** Aim of the task **
From the line containing "lime plate A7:B7" to the final line of the entries, every line is to be reproduced exactly; no other line belongs in the output.
***
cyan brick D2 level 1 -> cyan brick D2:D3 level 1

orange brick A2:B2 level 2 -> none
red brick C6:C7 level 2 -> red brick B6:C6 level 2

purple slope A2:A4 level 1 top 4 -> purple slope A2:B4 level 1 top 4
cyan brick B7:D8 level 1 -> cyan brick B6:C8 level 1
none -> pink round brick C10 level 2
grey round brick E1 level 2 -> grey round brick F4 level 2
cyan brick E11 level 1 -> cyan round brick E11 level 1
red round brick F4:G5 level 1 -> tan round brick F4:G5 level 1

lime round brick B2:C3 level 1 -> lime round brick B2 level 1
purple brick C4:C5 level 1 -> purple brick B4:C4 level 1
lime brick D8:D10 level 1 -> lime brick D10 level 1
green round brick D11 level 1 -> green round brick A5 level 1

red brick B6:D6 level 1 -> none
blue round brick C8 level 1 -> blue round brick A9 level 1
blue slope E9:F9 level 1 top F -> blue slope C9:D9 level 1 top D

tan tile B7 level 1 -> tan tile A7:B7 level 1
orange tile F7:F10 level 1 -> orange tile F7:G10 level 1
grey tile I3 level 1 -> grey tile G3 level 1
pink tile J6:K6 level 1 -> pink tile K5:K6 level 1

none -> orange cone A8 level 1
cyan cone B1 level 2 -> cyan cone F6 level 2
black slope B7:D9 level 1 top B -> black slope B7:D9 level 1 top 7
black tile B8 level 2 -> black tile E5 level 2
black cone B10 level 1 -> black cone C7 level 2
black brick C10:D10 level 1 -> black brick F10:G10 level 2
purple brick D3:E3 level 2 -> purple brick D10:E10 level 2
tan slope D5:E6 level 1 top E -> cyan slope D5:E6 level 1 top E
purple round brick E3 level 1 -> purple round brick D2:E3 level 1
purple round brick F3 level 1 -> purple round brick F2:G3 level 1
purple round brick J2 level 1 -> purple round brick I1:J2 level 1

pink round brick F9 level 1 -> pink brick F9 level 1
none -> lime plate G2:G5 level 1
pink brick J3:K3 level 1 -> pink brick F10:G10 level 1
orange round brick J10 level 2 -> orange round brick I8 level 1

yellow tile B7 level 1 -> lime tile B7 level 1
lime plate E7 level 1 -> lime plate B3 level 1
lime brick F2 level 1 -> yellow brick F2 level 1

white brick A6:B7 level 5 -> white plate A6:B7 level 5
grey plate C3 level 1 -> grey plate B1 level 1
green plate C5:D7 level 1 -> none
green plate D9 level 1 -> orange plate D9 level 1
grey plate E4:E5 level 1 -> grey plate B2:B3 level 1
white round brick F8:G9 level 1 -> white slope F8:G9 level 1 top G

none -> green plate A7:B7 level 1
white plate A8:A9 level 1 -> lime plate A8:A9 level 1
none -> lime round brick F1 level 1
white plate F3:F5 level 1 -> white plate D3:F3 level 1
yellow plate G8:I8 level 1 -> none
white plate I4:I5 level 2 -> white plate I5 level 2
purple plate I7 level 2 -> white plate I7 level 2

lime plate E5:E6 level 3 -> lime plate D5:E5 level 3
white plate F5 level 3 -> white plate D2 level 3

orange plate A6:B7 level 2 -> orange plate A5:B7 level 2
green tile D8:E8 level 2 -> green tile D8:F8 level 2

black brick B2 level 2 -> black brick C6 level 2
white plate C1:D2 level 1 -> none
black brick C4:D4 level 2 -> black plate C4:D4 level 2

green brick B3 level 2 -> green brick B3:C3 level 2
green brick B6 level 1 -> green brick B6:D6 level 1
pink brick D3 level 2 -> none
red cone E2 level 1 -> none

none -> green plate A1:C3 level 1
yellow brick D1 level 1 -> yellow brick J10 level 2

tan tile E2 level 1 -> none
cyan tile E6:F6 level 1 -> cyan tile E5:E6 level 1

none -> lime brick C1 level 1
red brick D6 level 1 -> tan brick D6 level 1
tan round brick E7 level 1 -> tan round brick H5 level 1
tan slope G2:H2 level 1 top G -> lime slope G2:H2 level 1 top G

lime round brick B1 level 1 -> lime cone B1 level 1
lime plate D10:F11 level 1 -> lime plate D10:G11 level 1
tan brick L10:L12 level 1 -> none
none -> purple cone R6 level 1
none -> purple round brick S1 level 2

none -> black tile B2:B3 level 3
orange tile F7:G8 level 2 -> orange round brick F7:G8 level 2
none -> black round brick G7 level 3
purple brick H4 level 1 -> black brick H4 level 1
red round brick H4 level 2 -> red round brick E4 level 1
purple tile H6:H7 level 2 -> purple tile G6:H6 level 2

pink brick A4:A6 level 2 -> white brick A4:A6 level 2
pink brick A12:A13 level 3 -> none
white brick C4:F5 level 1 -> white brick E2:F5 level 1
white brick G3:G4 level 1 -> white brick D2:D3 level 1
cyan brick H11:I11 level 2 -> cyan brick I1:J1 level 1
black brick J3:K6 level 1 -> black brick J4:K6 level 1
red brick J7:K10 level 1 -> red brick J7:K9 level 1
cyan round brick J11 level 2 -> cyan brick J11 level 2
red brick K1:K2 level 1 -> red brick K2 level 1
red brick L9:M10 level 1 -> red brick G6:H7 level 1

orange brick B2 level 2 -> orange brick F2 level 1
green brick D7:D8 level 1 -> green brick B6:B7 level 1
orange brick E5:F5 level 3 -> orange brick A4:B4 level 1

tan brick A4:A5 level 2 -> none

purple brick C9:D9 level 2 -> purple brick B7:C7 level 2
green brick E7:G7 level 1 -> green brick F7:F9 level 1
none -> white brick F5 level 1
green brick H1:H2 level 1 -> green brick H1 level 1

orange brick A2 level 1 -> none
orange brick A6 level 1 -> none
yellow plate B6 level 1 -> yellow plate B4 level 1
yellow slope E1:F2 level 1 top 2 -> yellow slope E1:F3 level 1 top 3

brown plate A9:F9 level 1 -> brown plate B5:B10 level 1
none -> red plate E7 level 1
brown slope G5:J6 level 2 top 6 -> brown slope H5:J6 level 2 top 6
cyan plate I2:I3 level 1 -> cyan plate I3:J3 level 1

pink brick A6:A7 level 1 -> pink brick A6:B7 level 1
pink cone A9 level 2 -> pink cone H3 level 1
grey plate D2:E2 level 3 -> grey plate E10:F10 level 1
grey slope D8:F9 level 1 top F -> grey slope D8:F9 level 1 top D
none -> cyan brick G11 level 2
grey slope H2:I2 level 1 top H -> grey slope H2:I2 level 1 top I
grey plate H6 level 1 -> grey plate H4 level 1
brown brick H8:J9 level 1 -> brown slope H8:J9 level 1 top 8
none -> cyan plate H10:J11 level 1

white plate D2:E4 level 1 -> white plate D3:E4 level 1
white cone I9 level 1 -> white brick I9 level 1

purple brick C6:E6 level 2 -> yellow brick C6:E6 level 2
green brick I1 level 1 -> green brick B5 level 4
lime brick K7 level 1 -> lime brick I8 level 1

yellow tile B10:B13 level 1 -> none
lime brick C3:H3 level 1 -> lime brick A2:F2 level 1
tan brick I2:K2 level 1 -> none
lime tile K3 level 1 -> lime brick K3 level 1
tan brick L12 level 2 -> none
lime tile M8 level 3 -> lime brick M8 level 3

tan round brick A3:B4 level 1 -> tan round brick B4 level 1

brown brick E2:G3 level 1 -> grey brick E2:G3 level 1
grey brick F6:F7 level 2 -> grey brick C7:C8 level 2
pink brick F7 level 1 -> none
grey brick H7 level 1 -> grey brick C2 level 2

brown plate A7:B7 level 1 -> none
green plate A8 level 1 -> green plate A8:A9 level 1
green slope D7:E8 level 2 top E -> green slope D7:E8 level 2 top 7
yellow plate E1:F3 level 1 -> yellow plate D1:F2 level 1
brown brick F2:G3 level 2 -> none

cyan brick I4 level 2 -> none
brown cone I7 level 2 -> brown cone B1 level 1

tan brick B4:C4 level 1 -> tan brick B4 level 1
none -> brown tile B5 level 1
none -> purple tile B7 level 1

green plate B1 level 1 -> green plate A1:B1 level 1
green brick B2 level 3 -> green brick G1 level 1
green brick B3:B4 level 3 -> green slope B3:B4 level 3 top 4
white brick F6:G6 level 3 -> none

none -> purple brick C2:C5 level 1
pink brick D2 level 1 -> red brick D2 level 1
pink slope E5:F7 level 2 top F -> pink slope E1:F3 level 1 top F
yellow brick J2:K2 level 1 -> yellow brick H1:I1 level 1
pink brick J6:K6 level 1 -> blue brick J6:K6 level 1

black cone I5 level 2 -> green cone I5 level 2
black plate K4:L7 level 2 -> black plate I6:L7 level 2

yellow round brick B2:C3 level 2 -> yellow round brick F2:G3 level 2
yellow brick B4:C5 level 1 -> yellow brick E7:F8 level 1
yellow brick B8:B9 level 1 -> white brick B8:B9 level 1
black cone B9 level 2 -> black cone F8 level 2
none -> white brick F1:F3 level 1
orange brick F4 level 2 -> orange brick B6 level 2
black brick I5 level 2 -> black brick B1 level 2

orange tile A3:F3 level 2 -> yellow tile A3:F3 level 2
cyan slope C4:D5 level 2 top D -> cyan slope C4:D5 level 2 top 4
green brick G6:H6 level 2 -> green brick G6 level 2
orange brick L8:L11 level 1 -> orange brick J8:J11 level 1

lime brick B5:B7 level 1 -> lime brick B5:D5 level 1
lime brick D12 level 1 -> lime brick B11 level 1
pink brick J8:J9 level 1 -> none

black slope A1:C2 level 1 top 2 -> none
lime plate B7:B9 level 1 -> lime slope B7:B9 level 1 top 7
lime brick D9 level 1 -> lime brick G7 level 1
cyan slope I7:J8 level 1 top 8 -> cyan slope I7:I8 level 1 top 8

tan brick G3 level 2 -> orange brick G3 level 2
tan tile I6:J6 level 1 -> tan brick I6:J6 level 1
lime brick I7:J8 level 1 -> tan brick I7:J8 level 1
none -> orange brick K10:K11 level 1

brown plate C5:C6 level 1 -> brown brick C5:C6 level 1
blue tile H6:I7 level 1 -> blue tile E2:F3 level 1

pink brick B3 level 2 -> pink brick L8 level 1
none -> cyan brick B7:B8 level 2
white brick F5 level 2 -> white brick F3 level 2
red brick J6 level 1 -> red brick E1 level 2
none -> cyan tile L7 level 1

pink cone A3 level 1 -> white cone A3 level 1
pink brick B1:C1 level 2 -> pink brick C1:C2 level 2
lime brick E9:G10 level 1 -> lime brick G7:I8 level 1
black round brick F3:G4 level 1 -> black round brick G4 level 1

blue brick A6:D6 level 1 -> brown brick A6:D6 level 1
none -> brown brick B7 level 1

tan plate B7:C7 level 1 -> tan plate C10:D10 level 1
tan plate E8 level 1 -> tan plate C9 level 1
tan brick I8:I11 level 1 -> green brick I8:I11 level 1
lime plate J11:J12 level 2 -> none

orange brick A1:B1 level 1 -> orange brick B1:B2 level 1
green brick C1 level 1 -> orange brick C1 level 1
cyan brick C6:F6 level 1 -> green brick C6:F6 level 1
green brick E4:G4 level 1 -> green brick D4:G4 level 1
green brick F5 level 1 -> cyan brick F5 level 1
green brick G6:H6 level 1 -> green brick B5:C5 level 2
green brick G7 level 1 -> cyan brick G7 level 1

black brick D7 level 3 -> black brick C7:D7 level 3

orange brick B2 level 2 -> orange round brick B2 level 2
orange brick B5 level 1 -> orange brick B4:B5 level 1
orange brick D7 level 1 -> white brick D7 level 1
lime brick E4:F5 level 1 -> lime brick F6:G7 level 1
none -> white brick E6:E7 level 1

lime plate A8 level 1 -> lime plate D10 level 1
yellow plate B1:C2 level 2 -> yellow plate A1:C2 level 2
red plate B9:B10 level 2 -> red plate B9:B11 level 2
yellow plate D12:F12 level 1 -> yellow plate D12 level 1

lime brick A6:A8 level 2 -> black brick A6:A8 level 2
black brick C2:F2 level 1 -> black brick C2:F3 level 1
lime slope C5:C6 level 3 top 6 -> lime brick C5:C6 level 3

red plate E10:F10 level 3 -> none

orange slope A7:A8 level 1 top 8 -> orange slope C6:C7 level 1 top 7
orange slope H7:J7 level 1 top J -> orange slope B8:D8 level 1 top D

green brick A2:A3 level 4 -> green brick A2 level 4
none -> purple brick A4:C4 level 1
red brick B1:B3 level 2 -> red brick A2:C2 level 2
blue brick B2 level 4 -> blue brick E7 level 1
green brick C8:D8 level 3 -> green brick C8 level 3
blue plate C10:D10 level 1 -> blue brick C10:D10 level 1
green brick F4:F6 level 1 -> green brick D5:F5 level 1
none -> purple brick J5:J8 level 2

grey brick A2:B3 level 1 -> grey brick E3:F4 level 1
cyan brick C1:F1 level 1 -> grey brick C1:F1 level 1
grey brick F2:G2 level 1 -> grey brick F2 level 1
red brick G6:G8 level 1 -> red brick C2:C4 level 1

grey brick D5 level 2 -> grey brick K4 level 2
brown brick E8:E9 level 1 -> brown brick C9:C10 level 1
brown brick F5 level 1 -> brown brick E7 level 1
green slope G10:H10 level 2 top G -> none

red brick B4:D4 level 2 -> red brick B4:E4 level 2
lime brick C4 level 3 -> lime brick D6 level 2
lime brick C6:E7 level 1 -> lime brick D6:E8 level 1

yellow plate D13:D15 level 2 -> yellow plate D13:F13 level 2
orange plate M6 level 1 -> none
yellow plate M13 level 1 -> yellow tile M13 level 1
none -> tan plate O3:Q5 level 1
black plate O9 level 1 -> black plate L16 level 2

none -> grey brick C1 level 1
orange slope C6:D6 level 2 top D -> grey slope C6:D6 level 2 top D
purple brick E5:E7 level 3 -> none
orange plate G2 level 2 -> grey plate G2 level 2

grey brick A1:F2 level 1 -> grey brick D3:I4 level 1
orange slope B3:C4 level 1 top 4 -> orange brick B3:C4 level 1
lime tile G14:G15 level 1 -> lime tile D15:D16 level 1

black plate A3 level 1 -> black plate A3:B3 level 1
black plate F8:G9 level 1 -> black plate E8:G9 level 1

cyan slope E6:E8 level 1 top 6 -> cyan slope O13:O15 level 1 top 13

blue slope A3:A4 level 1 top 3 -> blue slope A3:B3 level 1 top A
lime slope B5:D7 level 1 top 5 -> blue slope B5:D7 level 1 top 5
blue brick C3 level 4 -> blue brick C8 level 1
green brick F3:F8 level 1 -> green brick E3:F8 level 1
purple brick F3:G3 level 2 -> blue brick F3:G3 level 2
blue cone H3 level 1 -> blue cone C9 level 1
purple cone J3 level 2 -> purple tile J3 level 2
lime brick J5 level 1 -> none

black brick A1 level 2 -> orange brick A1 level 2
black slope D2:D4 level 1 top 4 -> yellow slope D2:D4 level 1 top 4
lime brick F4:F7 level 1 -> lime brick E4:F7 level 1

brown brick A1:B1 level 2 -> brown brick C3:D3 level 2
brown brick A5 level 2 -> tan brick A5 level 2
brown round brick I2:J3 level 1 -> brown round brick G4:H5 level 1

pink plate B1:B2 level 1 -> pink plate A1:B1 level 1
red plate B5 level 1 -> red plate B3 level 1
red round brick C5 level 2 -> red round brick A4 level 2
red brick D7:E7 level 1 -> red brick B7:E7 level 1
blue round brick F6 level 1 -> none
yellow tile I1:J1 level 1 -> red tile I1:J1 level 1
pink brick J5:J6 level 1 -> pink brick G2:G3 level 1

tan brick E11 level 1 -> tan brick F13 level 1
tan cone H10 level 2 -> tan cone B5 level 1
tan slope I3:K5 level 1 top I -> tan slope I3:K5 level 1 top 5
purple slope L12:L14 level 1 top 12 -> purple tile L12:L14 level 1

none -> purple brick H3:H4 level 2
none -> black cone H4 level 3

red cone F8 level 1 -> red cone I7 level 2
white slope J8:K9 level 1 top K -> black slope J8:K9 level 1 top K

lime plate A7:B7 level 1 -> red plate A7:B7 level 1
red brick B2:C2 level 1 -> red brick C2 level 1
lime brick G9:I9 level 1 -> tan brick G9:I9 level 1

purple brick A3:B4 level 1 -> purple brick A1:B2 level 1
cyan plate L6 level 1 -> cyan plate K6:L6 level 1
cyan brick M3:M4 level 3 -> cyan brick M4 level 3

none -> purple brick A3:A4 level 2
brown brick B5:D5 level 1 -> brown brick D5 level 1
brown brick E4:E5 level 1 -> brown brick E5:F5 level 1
***
** Result of the exercise **
lime plate A7:B7 level 1 -> red plate A7:B7 level 1
red brick B2:C2 level 1 -> red brick C2 level 1
lime brick G9:I9 level 1 -> tan brick G9:I9 level 1

purple brick A3:B4 level 1 -> purple brick A1:B2 level 1
cyan plate L6 level 1 -> cyan plate K6:L6 level 1
cyan brick M3:M4 level 3 -> cyan brick M4 level 3

none -> purple brick A3:A4 level 2
brown brick B5:D5 level 1 -> brown brick D5 level 1
brown brick E4:E5 level 1 -> brown brick E5:F5 level 1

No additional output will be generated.